Work to be completed:
Output every one of the entries below, character for character and in the same order.

━━ Dataset records

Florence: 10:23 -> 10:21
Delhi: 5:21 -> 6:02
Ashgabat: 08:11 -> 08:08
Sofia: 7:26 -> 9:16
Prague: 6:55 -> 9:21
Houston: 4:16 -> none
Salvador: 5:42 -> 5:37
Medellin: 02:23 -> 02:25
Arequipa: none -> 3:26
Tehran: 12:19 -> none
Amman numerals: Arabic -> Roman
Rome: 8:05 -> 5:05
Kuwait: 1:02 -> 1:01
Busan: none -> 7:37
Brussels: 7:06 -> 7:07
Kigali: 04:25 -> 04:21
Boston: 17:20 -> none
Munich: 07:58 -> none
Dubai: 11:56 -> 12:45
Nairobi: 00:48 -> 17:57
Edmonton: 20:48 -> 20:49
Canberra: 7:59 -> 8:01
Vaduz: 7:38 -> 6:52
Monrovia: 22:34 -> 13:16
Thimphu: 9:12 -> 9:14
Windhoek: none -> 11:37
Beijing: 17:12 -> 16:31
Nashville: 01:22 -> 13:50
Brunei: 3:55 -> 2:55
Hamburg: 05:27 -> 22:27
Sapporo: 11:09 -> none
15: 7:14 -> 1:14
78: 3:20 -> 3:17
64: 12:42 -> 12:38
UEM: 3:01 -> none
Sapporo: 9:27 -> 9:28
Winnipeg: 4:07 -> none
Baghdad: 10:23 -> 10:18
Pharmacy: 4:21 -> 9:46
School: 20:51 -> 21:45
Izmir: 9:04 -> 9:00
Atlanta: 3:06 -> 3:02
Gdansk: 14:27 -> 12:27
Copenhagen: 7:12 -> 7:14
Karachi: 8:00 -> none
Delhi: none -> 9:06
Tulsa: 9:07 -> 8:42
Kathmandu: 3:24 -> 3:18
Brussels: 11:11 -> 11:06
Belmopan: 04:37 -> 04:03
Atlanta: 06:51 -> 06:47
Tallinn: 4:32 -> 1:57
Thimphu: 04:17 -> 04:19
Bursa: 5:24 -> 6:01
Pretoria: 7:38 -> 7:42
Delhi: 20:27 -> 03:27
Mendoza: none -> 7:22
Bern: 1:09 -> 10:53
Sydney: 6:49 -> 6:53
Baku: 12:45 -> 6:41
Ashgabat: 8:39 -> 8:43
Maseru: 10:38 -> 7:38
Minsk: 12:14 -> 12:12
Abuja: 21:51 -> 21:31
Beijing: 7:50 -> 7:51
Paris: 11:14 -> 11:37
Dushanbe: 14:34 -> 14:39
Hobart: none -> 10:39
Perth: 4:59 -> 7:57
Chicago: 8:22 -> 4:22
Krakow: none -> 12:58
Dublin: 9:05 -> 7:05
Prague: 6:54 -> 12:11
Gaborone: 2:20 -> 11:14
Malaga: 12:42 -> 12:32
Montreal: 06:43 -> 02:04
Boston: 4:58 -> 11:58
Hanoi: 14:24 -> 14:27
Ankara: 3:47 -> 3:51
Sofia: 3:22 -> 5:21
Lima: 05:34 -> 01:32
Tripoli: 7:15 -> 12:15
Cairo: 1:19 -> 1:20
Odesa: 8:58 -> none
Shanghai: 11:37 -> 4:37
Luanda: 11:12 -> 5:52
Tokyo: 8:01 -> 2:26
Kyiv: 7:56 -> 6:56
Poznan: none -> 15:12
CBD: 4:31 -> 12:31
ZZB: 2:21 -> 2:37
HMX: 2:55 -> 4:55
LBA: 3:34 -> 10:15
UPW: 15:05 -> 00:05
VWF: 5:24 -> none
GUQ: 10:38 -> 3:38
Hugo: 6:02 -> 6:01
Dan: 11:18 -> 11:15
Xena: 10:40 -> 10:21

━━━━

Solution for this task:
Florence: 10:23 -> 10:21
Delhi: 5:21 -> 6:02
Ashgabat: 08:11 -> 08:08
Sofia: 7:26 -> 9:16
Prague: 6:55 -> 9:21
Houston: 4:16 -> none
Salvador: 5:42 -> 5:37
Medellin: 02:23 -> 02:25
Arequipa: none -> 3:26
Tehran: 12:19 -> none
Amman numerals: Arabic -> Roman
Rome: 8:05 -> 5:05
Kuwait: 1:02 -> 1:01
Busan: none -> 7:37
Brussels: 7:06 -> 7:07
Kigali: 04:25 -> 04:21
Boston: 17:20 -> none
Munich: 07:58 -> none
Dubai: 11:56 -> 12:45
Nairobi: 00:48 -> 17:57
Edmonton: 20:48 -> 20:49
Canberra: 7:59 -> 8:01
Vaduz: 7:38 -> 6:52
Monrovia: 22:34 -> 13:16
Thimphu: 9:12 -> 9:14
Windhoek: none -> 11:37
Beijing: 17:12 -> 16:31
Nashville: 01:22 -> 13:50
Brunei: 3:55 -> 2:55
Hamburg: 05:27 -> 22:27
Sapporo: 11:09 -> none
15: 7:14 -> 1:14
78: 3:20 -> 3:17
64: 12:42 -> 12:38
UEM: 3:01 -> none
Sapporo: 9:27 -> 9:28
Winnipeg: 4:07 -> none
Baghdad: 10:23 -> 10:18
Pharmacy: 4:21 -> 9:46
School: 20:51 -> 21:45
Izmir: 9:04 -> 9:00
Atlanta: 3:06 -> 3:02
Gdansk: 14:27 -> 12:27
Copenhagen: 7:12 -> 7:14
Karachi: 8:00 -> none
Delhi: none -> 9:06
Tulsa: 9:07 -> 8:42
Kathmandu: 3:24 -> 3:18
Brussels: 11:11 -> 11:06
Belmopan: 04:37 -> 04:03
Atlanta: 06:51 -> 06:47
Tallinn: 4:32 -> 1:57
Thimphu: 04:17 -> 04:19
Bursa: 5:24 -> 6:01
Pretoria: 7:38 -> 7:42
Delhi: 20:27 -> 03:27
Mendoza: none -> 7:22
Bern: 1:09 -> 10:53
Sydney: 6:49 -> 6:53
Baku: 12:45 -> 6:41
Ashgabat: 8:39 -> 8:43
Maseru: 10:38 -> 7:38
Minsk: 12:14 -> 12:12
Abuja: 21:51 -> 21:31
Beijing: 7:50 -> 7:51
Paris: 11:14 -> 11:37
Dushanbe: 14:34 -> 14:39
Hobart: none -> 10:39
Perth: 4:59 -> 7:57
Chicago: 8:22 -> 4:22
Krakow: none -> 12:58
Dublin: 9:05 -> 7:05
Prague: 6:54 -> 12:11
Gaborone: 2:20 -> 11:14
Malaga: 12:42 -> 12:32
Montreal: 06:43 -> 02:04
Boston: 4:58 -> 11:58
Hanoi: 14:24 -> 14:27
Ankara: 3:47 -> 3:51
Sofia: 3:22 -> 5:21
Lima: 05:34 -> 01:32
Tripoli: 7:15 -> 12:15
Cairo: 1:19 -> 1:20
Odesa: 8:58 -> none
Shanghai: 11:37 -> 4:37
Luanda: 11:12 -> 5:52
Tokyo: 8:01 -> 2:26
Kyiv: 7:56 -> 6:56
Poznan: none -> 15:12
CBD: 4:31 -> 12:31
ZZB: 2:21 -> 2:37
HMX: 2:55 -> 4:55
LBA: 3:34 -> 10:15
UPW: 15:05 -> 00:05
VWF: 5:24 -> none
GUQ: 10:38 -> 3:38
Hugo: 6:02 -> 6:01
Dan: 11:18 -> 11:15
Xena: 10:40 -> 10:21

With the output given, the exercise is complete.